Could you print all the entries below exactly as they appear, omitting the pictures?

*** Block opens ***

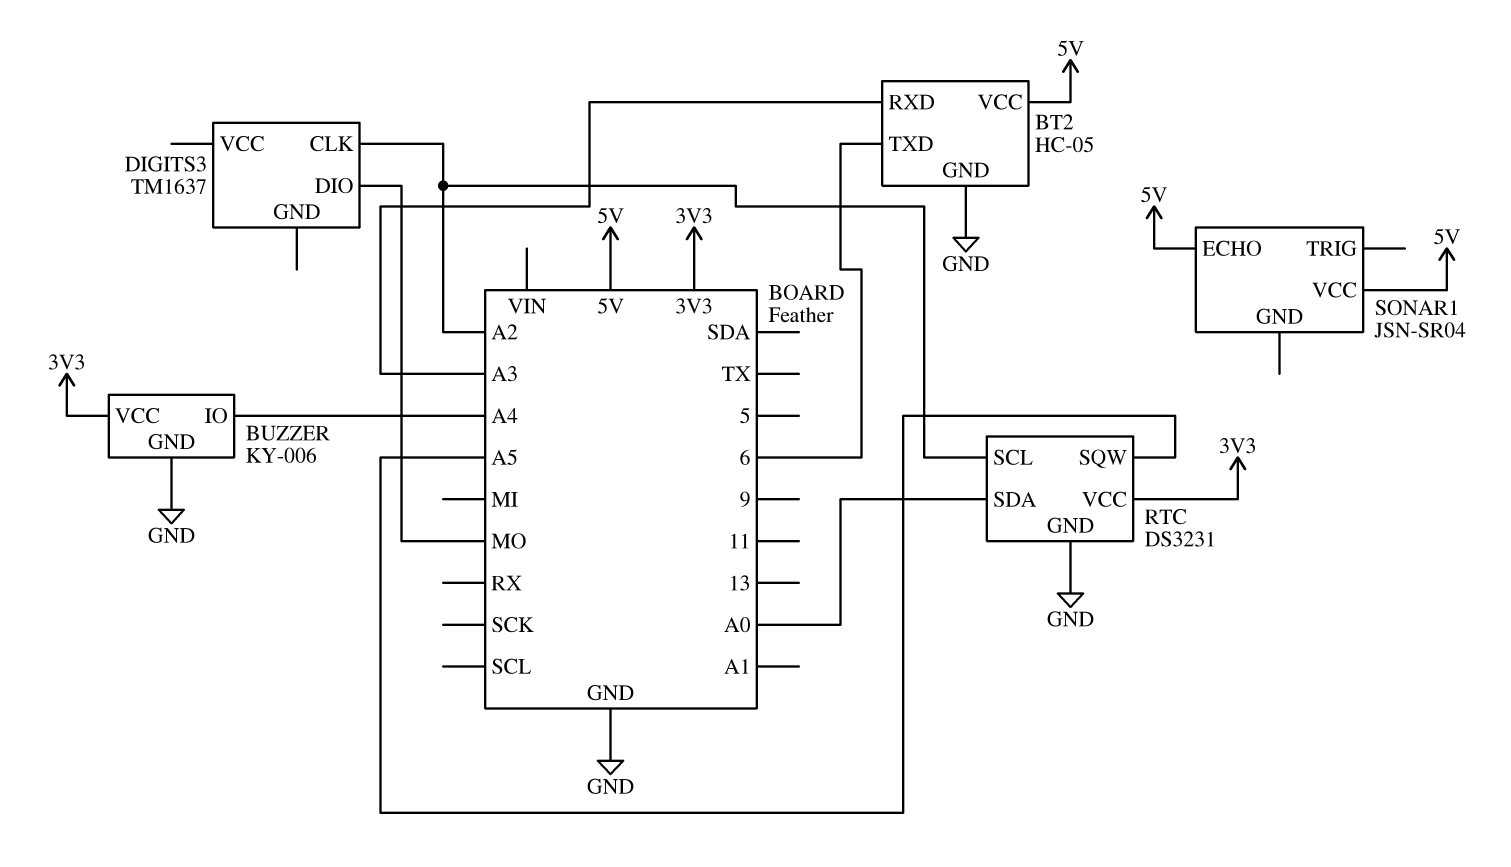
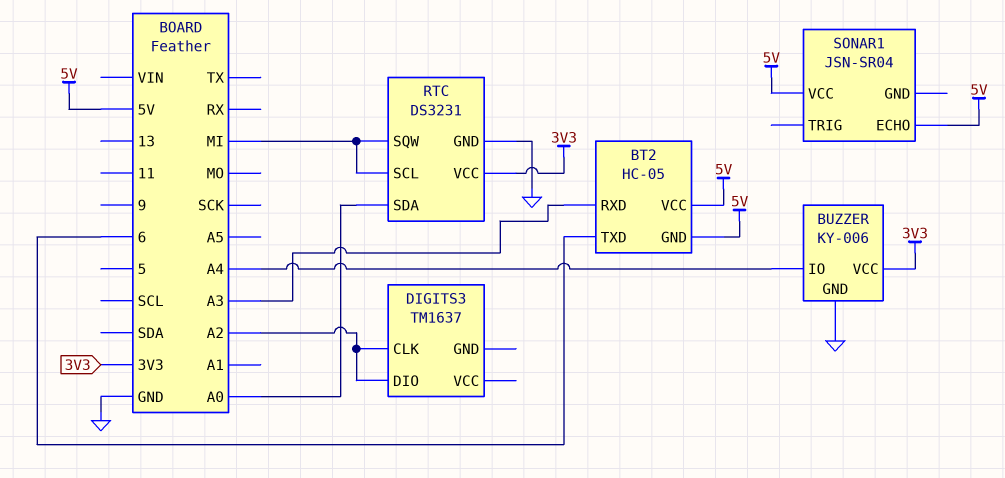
BT2 pin GND: GND -> 5V
DIGITS3 pin DIO: MO -> A2
RTC pin SCL: A2 -> MI
RTC pin SQW: A5 -> MI

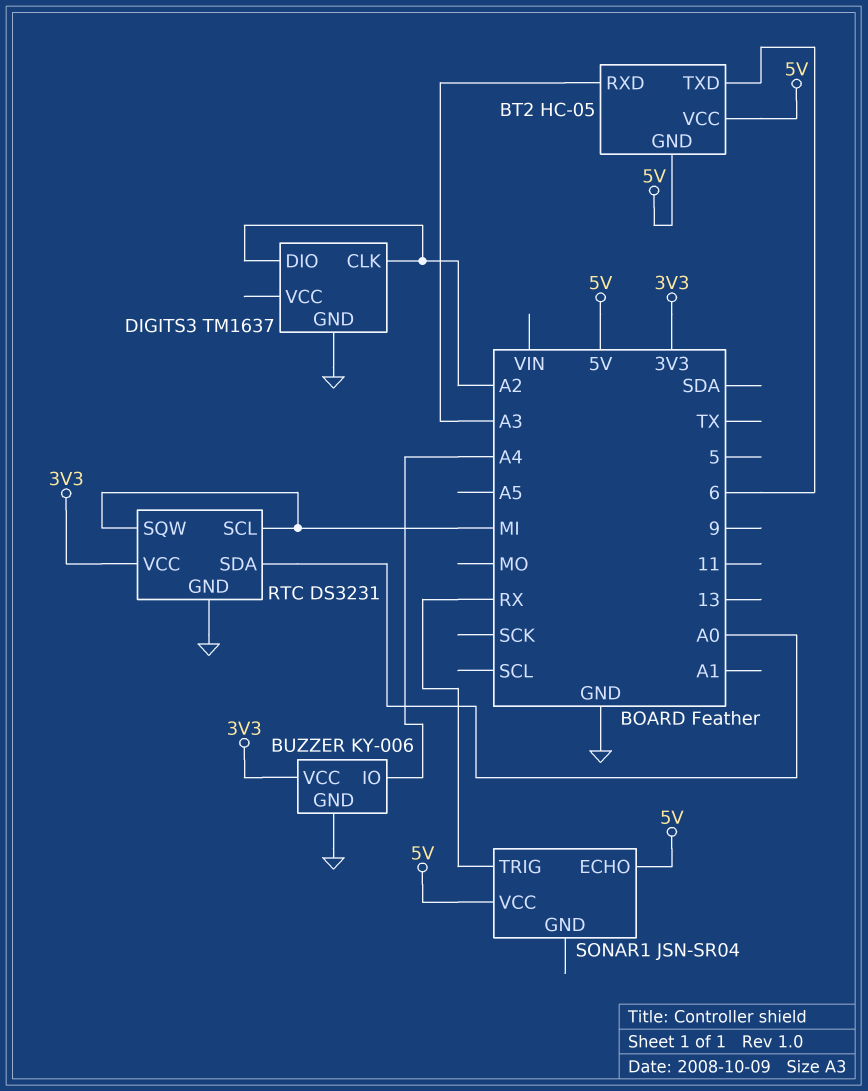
DIGITS3 pin GND: none -> GND
SONAR1 pin TRIG: none -> RX

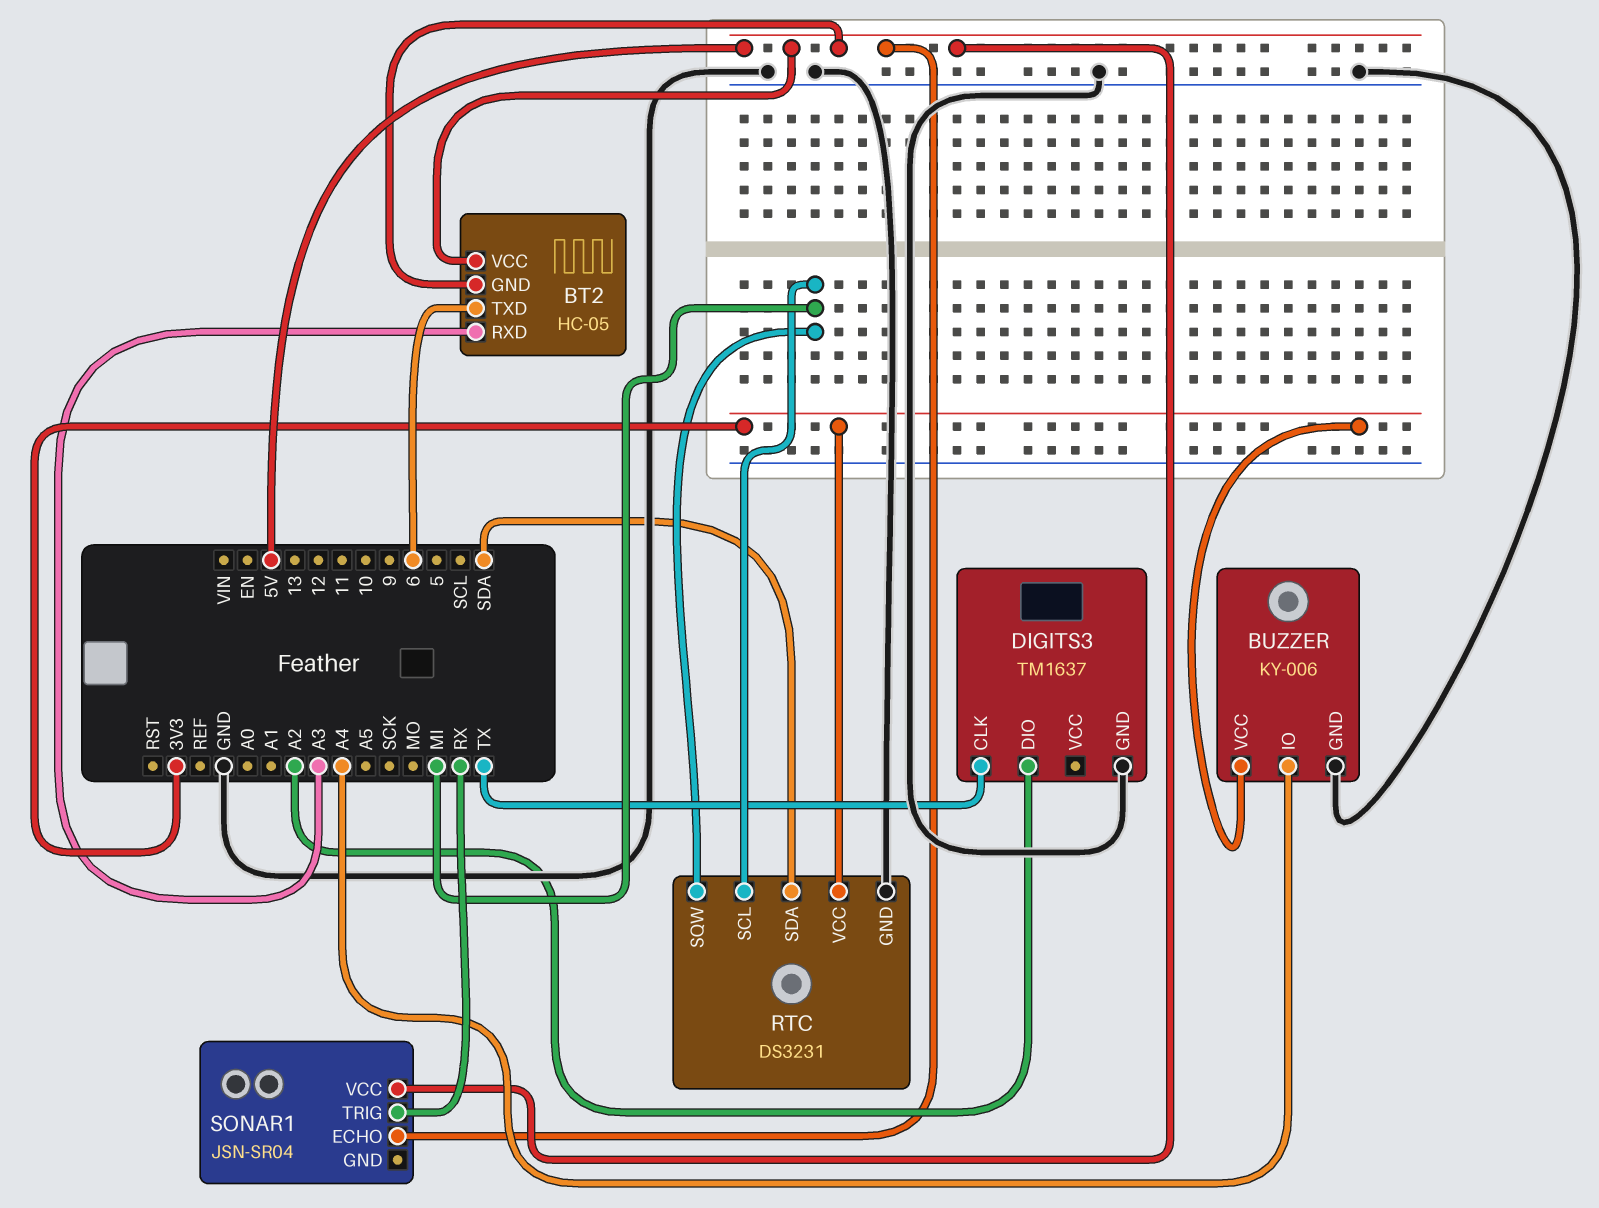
DIGITS3 pin CLK: A2 -> TX
RTC pin SDA: A0 -> SDA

*** Block closes ***

ANSWER SECTION:
BT2 pin GND: GND -> 5V
DIGITS3 pin DIO: MO -> A2
RTC pin SCL: A2 -> MI
RTC pin SQW: A5 -> MI

DIGITS3 pin GND: none -> GND
SONAR1 pin TRIG: none -> RX

DIGITS3 pin CLK: A2 -> TX
RTC pin SDA: A0 -> SDA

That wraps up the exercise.